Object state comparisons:
____________________

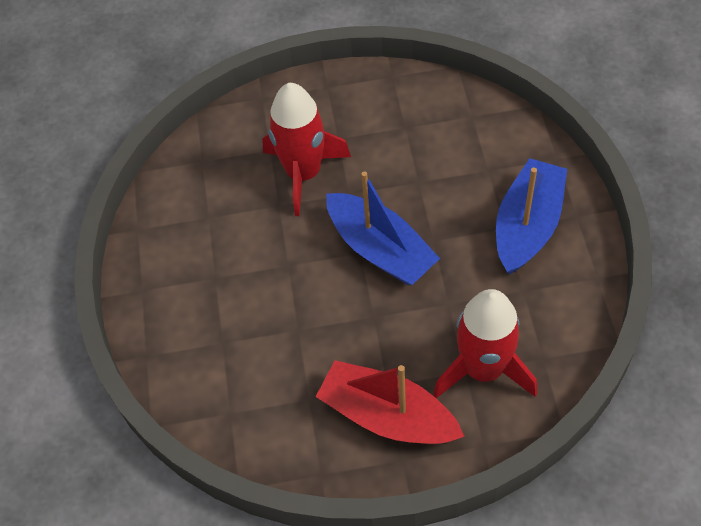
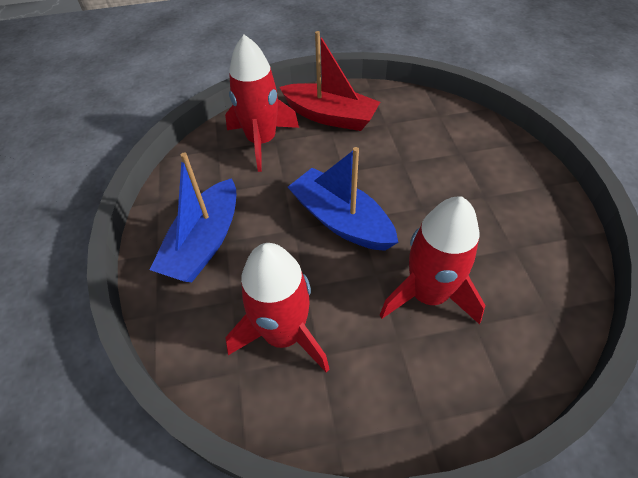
camera: 175 degrees right, 5 degrees down
(436, 142) = (284, 334): none -> red rocket

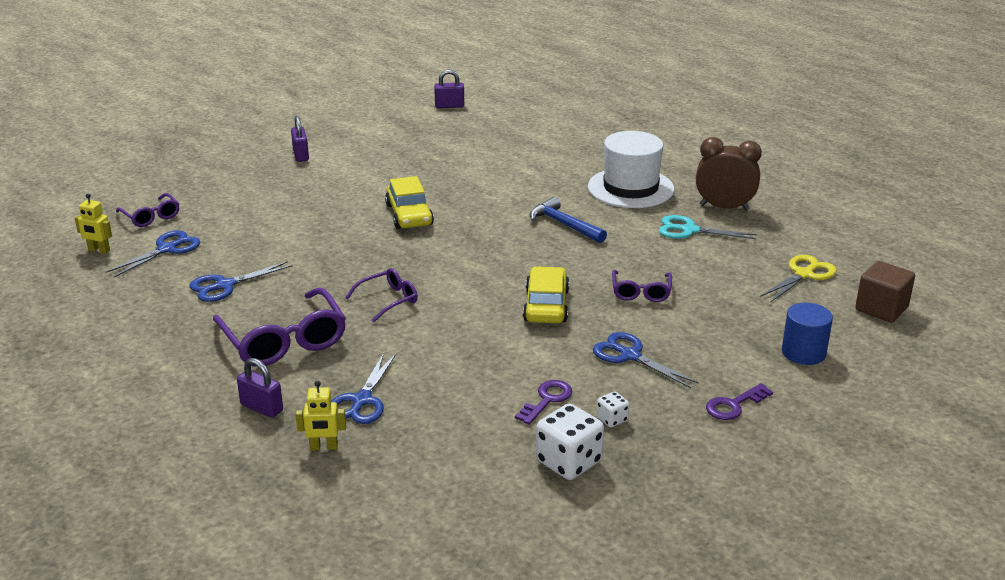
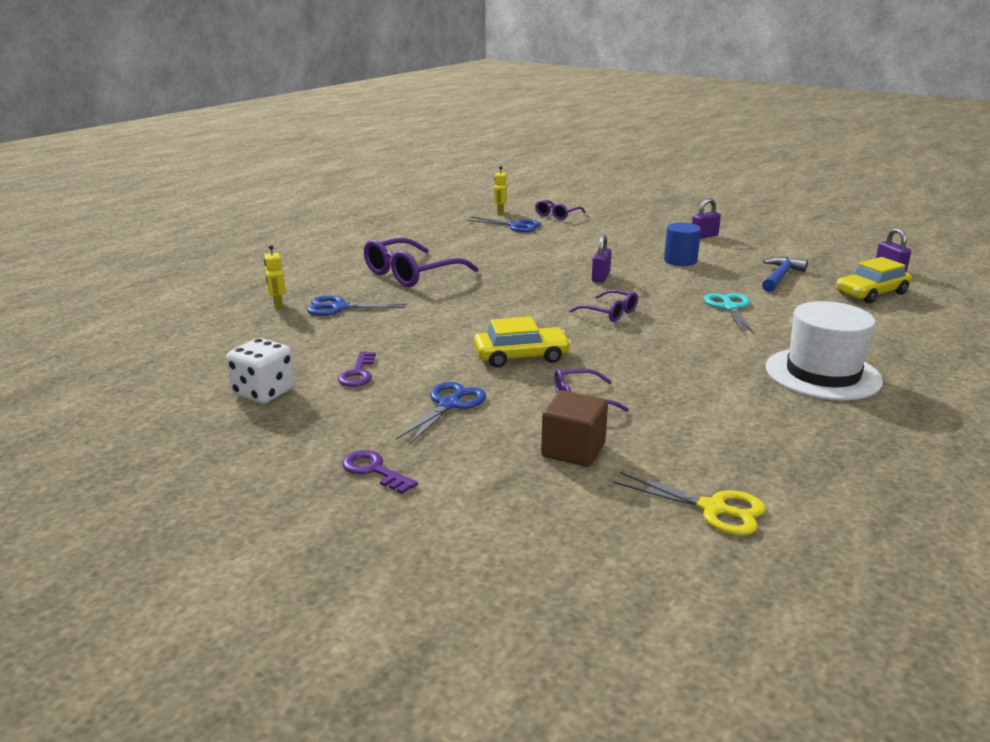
camera: 75 degrees right, 5 degrees down
(225, 285) = (477, 247): blue scissors -> none
(262, 408) = (323, 281): purple padlock -> purple padlock (600, 277)
(388, 300) = (489, 296): purple glasses -> purple glasses (609, 313)
(409, 215) = (641, 284): yellow car -> yellow car (871, 293)
(547, 400) = (358, 373): purple key -> purple key turned 75 degrees clockwise
(564, 224) = (692, 348): blue hammer -> blue hammer (780, 277)
(612, 419) = (333, 405): white dice -> none
(689, 230) = (754, 418): turquoise scissors -> turquoise scissors (730, 307)
(724, 207) = (845, 437): brown clock -> none
(803, 352) = (506, 514): blue cylinder -> blue cylinder (680, 261)
(881, 308) = (666, 583): brown cube -> brown cube (573, 450)

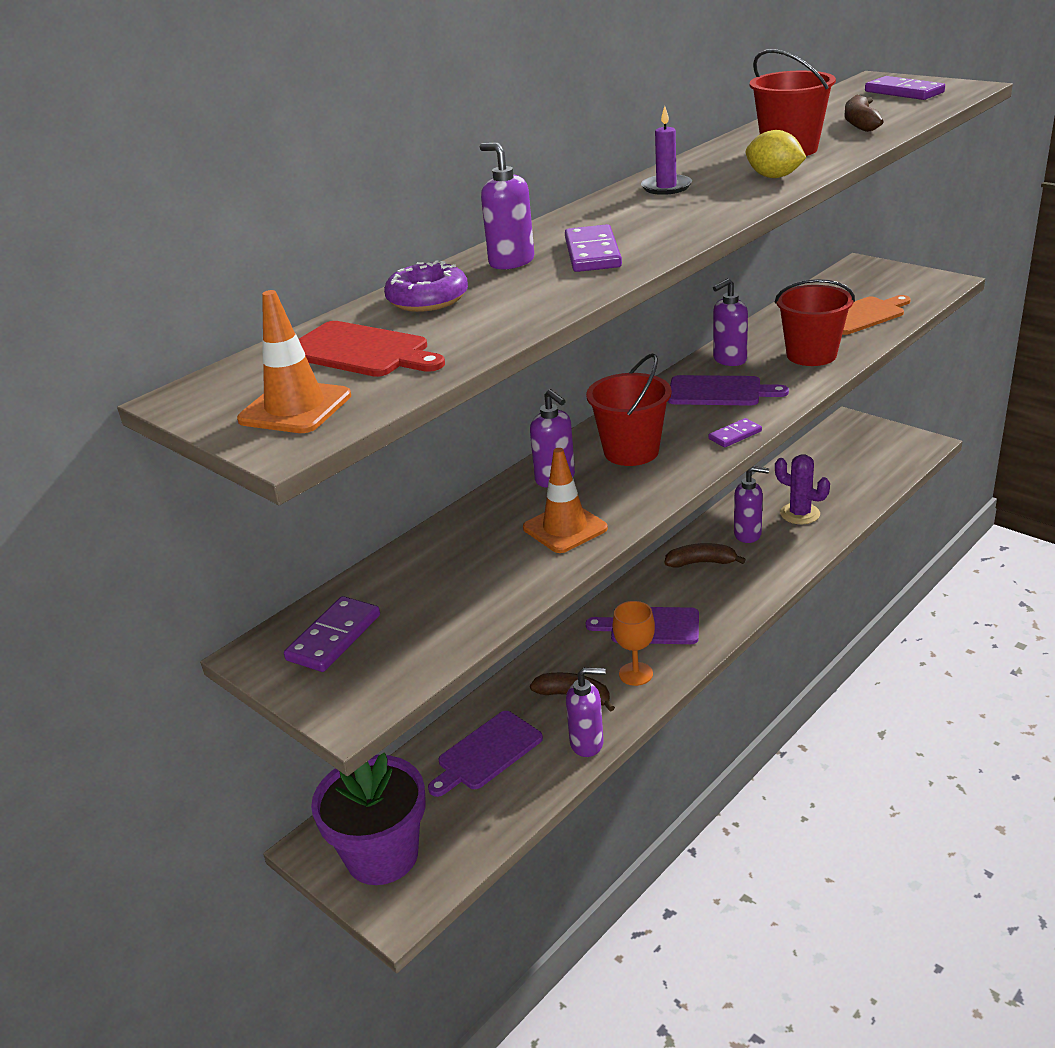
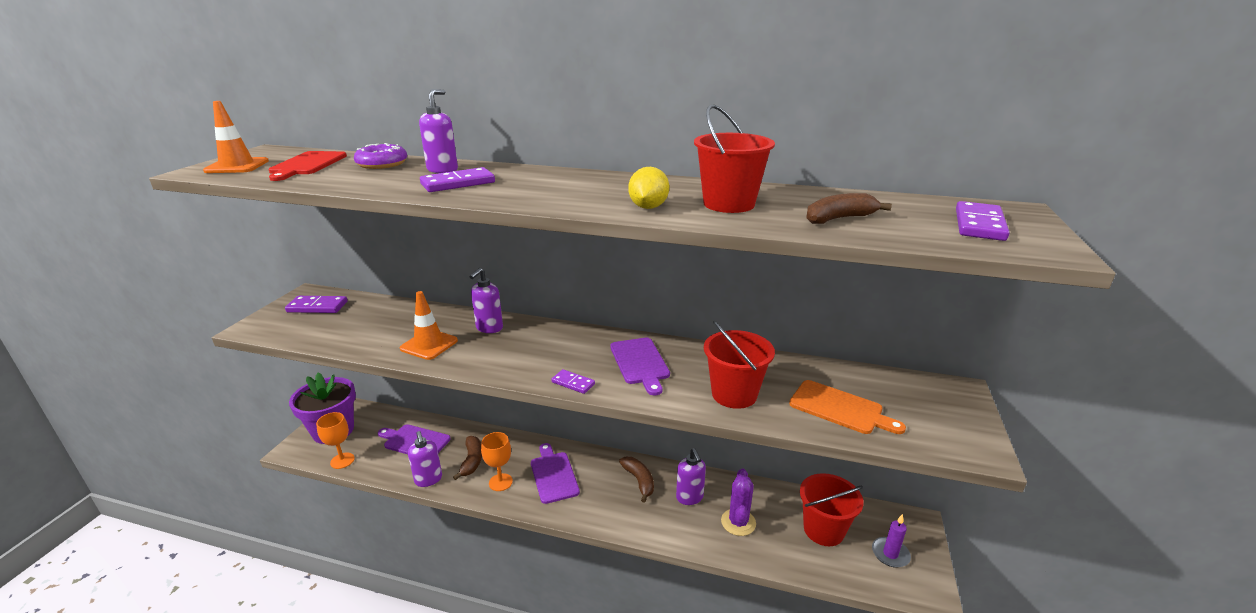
camera: 60 degrees right, 5 degrees down
(477, 842) = (342, 460): none -> orange goblet
(631, 451) = (533, 346): red bucket -> red bucket (823, 530)
(666, 187) = (606, 182): purple candle -> purple candle (890, 554)
(729, 360) = (697, 357): purple soap dispenser -> none

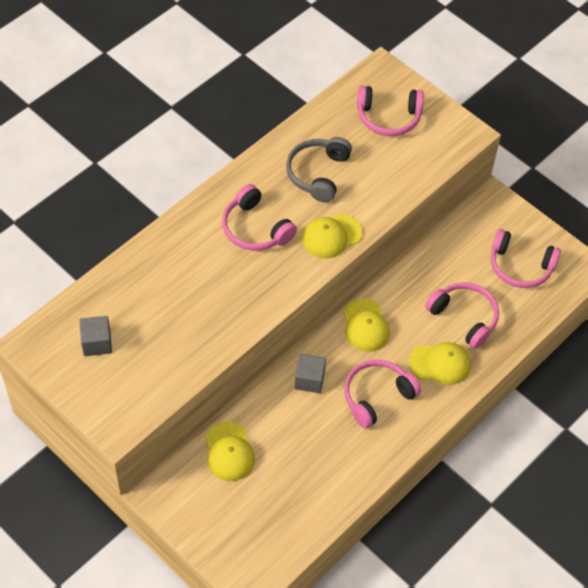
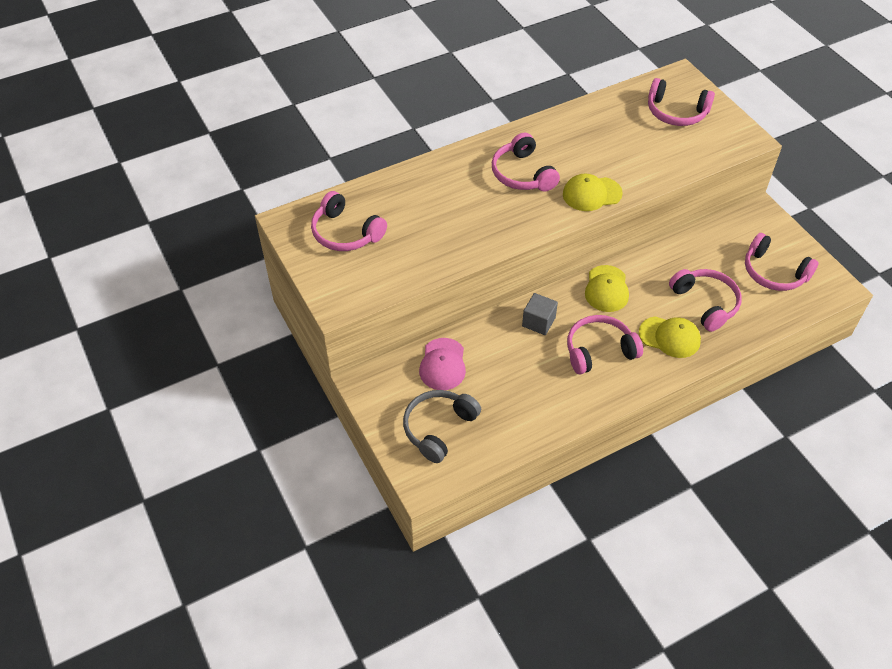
camera: 20 degrees right, 5 degrees down
(97, 343) = (345, 233): grey cube -> pink headphones
(229, 452) = (442, 364): yellow cap -> pink cap
(318, 173) = (595, 143): grey headphones -> grey headphones (438, 428)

____________________

Reproduce the records above exactly, but only from the line with "(881, 308) = (666, 583): brown" up to and including the line with "camera: 20 degrees right, 5 degrees down". Leave the pictures out.

(881, 308) = (666, 583): brown cube -> brown cube (573, 450)

camera: 60 degrees right, 5 degrees down
(477, 842) = (342, 460): none -> orange goblet
(631, 451) = (533, 346): red bucket -> red bucket (823, 530)
(666, 187) = (606, 182): purple candle -> purple candle (890, 554)
(729, 360) = (697, 357): purple soap dispenser -> none

camera: 20 degrees right, 5 degrees down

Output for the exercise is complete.